TASK DIRECTIONS:
From the first line of the entries below through the line holding "Someone rotated the pipiki", write out every line exactly, please, and leave out the pictures.

BEGIN DATASET RECORDS

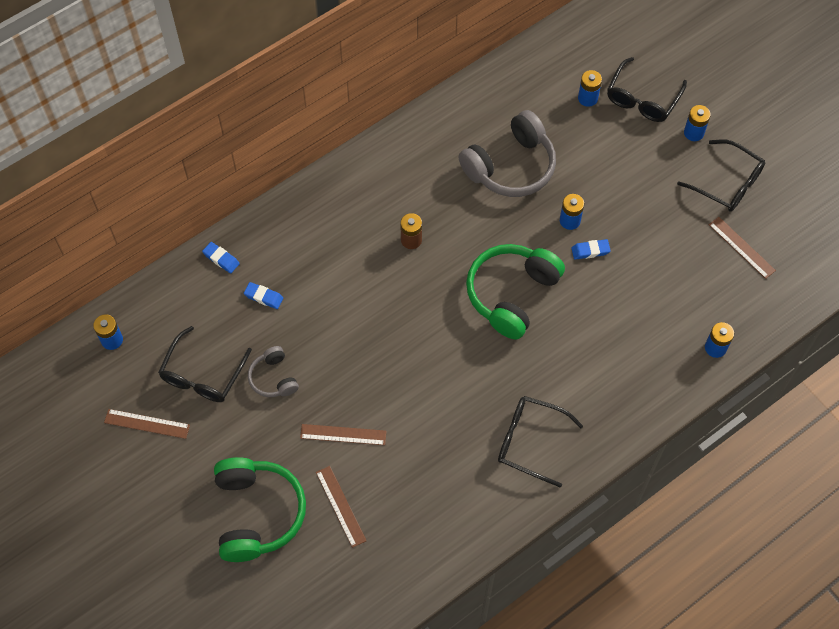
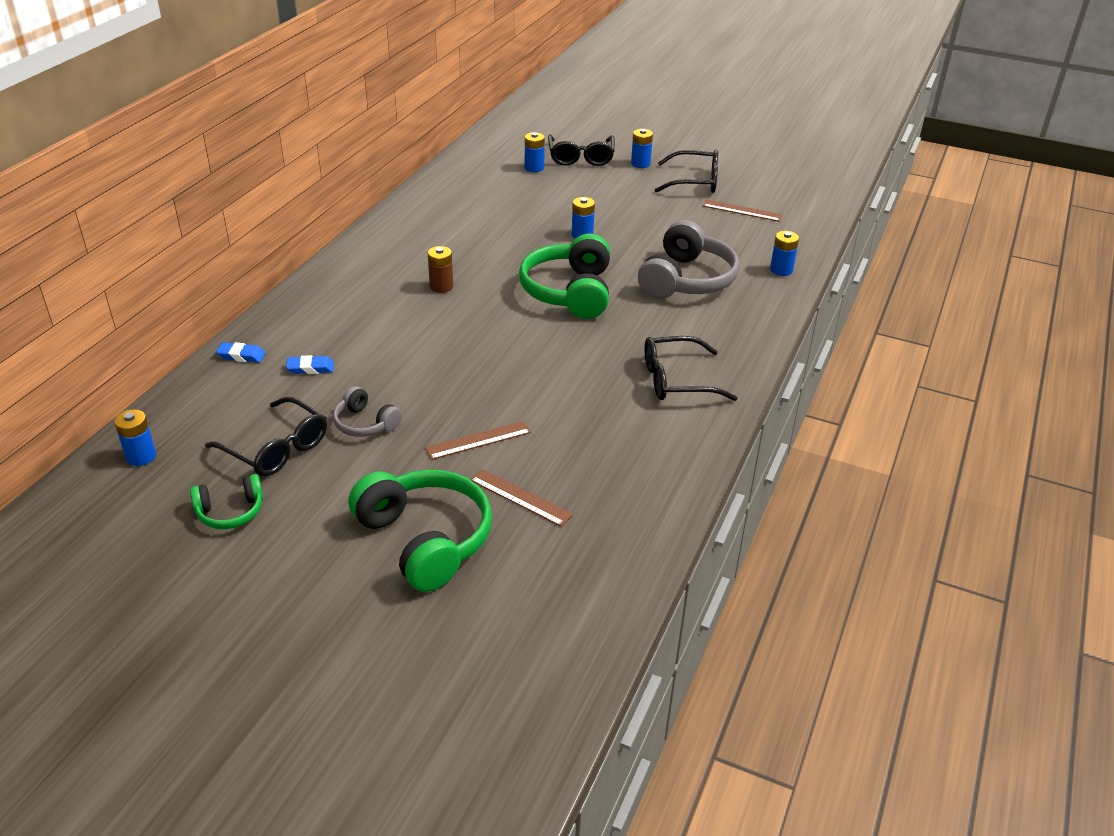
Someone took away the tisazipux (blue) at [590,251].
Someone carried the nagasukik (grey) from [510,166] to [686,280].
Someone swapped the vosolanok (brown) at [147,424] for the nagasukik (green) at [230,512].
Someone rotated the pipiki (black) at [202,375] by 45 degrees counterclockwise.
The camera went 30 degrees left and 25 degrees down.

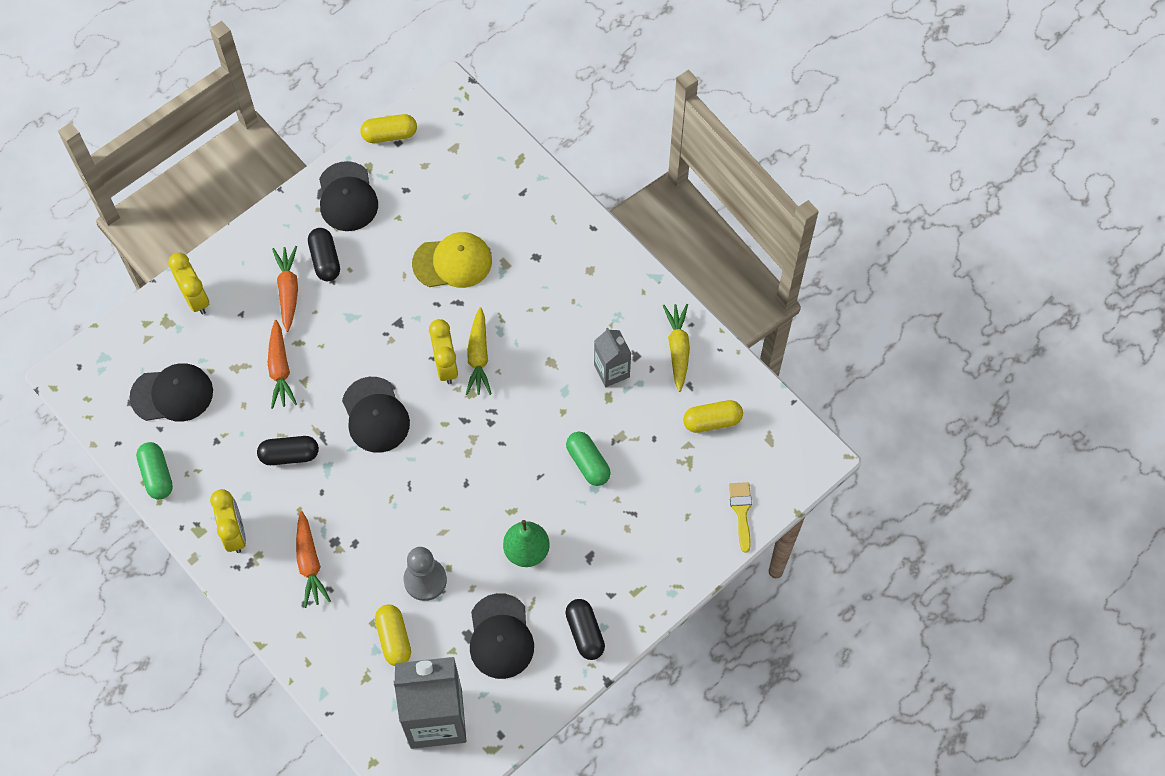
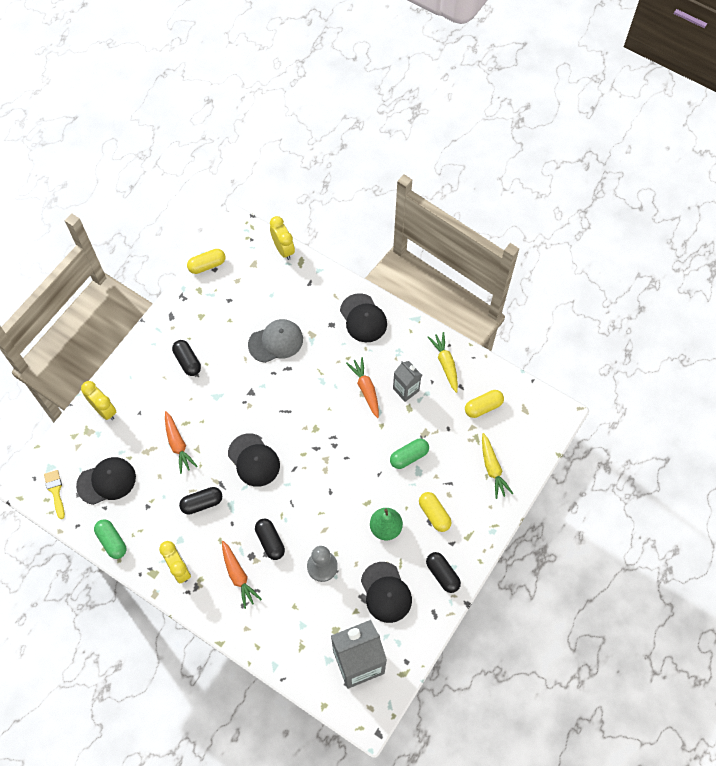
Someone put down the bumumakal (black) at [270,541].
Someone carried the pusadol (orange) from [288,290] to [366,389].
Someone carried the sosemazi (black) from [347,197] to [363,318].
Someone carried the bumumakal (yellow) from [394,638] to [434,514].
Someone carried the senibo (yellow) from [446,366] to [283,249].
Someone carried the pusadol (yellow) from [478,357] to [492,468].
Someone carried the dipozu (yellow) from [741,511] to [55,491].
Someone repainted the sosemazi (yellow) at [452,262], which became the sosemazi (grey) at [276,342].
Someone rotated the bumumakal (green) at [588,463] by 75 degrees counterclockwise.
The camera went 15 degrees left and 0 degrees up.

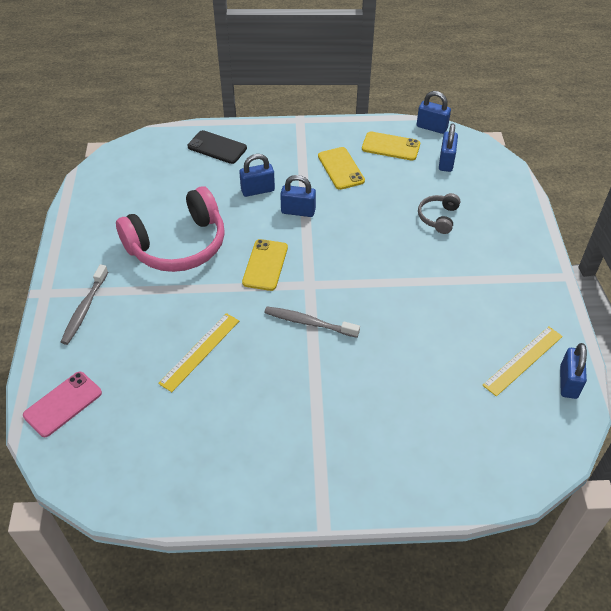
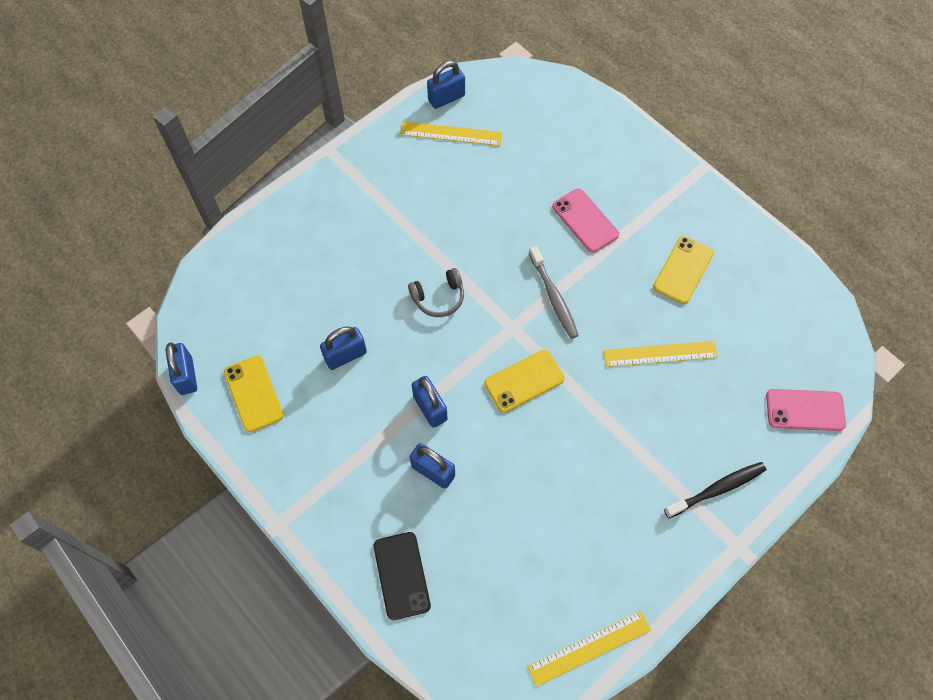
Someone took away the nagasukik (pink) at [178,245].
Someone put down the vosolanok (yellow) at [589,648].
Someone put down the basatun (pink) at [585,221].
Someone carried the basatun (yellow) from [341,168] to [683,270].
Someone carried the nagasukik (grey) from [438,217] to [438,297].
Someone carried the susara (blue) from [446,162] to [345,355].
Someone repainted the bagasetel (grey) at [84,309], which became the bagasetel (black) at [717,489].
The camera went 130 degrees left and 15 degrees up.

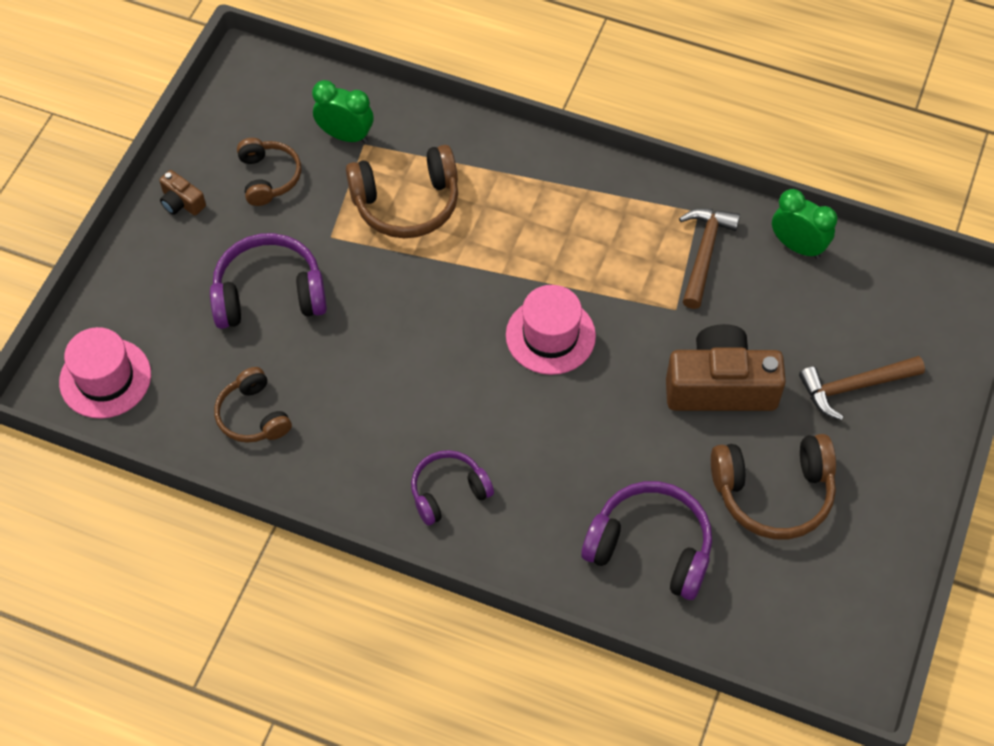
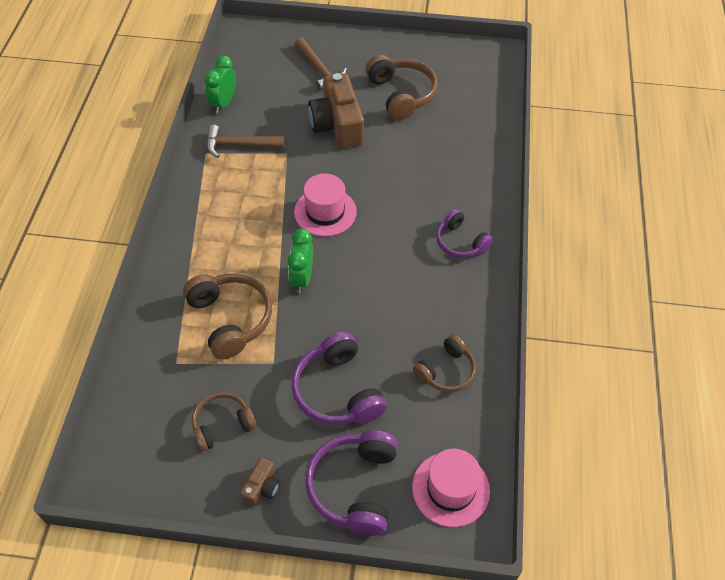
Someone carried the senibo (green) from [345,135] to [302,278].
Someone carried the nagasukik (purple) from [650,547] to [354,486].
The camera went 105 degrees left and 5 degrees down.

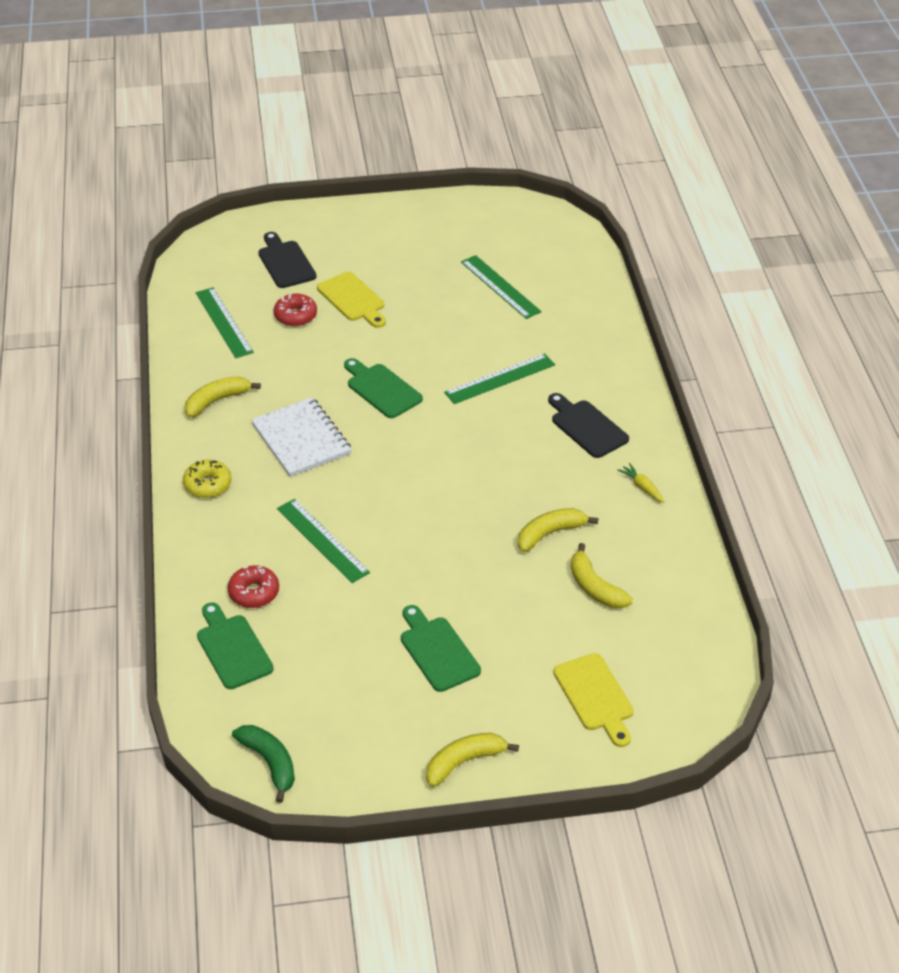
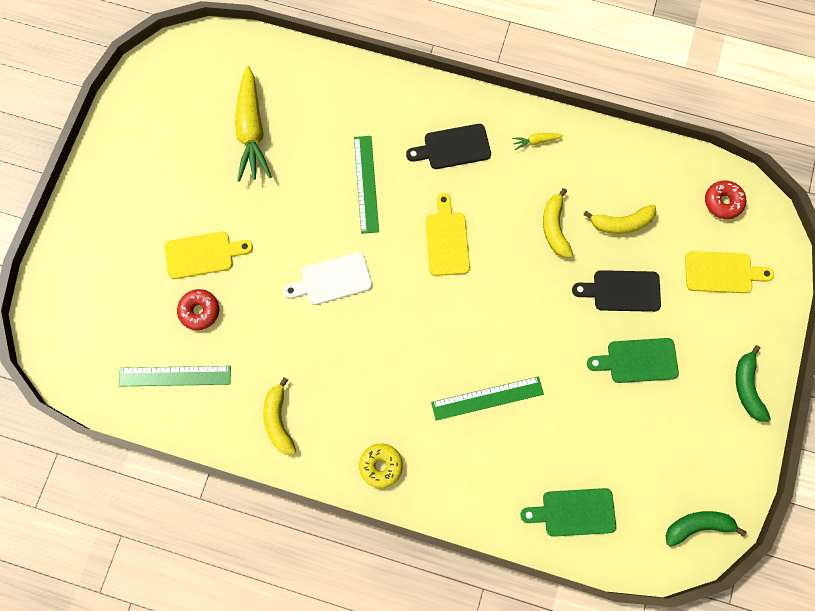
Someone took away the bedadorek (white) at [301,439].
Someone put down the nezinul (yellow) at [447,240].
Someone carried the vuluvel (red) from [254,593] to [723,202].
Someone carried the nezinul (black) from [285,262] to [622,291].
Someone swapped the vosolanok (green) at [500,286] for the pusadol (yellow) at [251,131].
Someone repainted the nezinul (green) at [382,389], which became the nezinul (white) at [332,279].
Someone repainted the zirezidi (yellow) at [464,762], which became the zirezidi (green) at [747,387].
The camera went 65 degrees left and 30 degrees up.

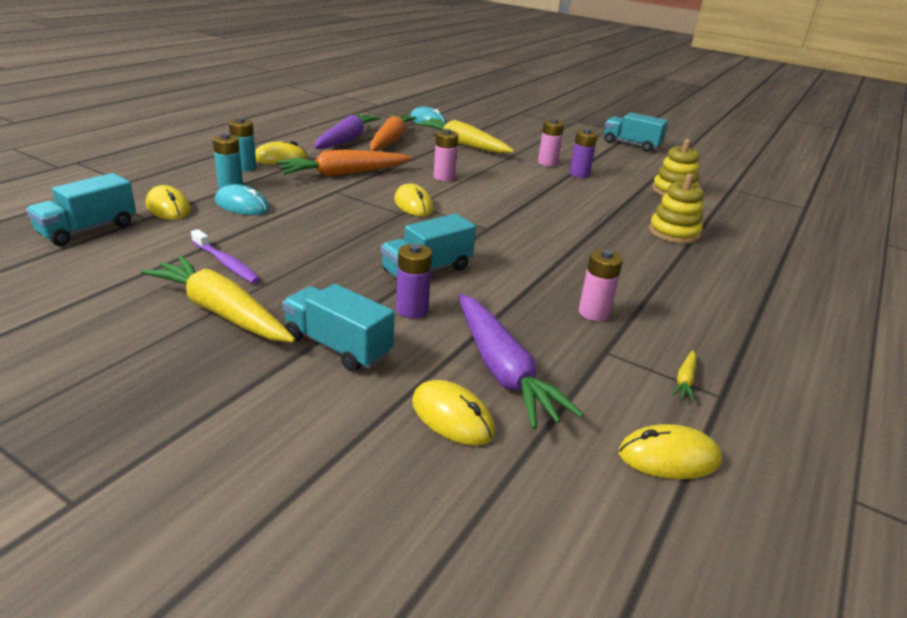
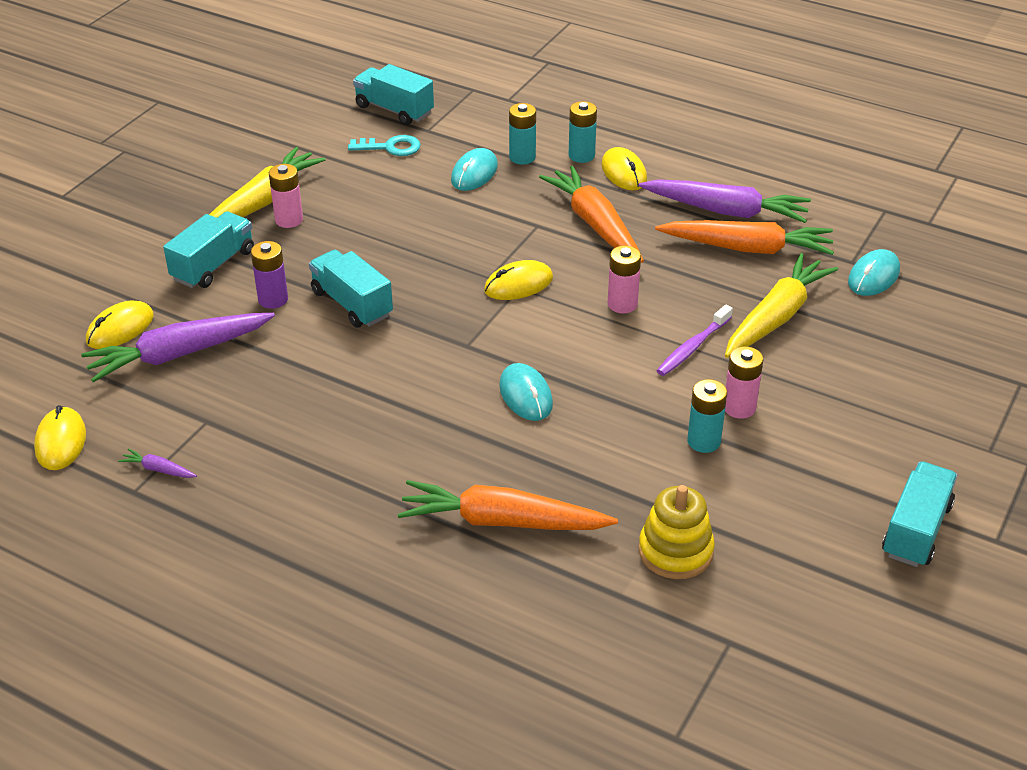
Someone took away the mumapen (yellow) at [168,207].
Someone put down the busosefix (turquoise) at [390,147].
Someone put down the mumapen (turquoise) at [526,395].
Someone carried the bagasetel (purple) from [226,263] to [692,347].
Someone carried the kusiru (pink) from [593,313] to [289,220].
Someone swapped the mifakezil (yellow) at [673,233] for the pusadol (orange) at [502,521].
Someone repainted the kusiru (purple) at [579,174], which became the kusiru (turquoise) at [703,441].
Someone repainted the pusadol (yellow) at [685,380], which became the pusadol (purple) at [158,469].
The camera went 90 degrees right and 10 degrees up.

END DATASET RECORDS

REPLY:
Someone took away the tisazipux (blue) at [590,251].
Someone carried the nagasukik (grey) from [510,166] to [686,280].
Someone swapped the vosolanok (brown) at [147,424] for the nagasukik (green) at [230,512].
Someone rotated the pipiki (black) at [202,375] by 45 degrees counterclockwise.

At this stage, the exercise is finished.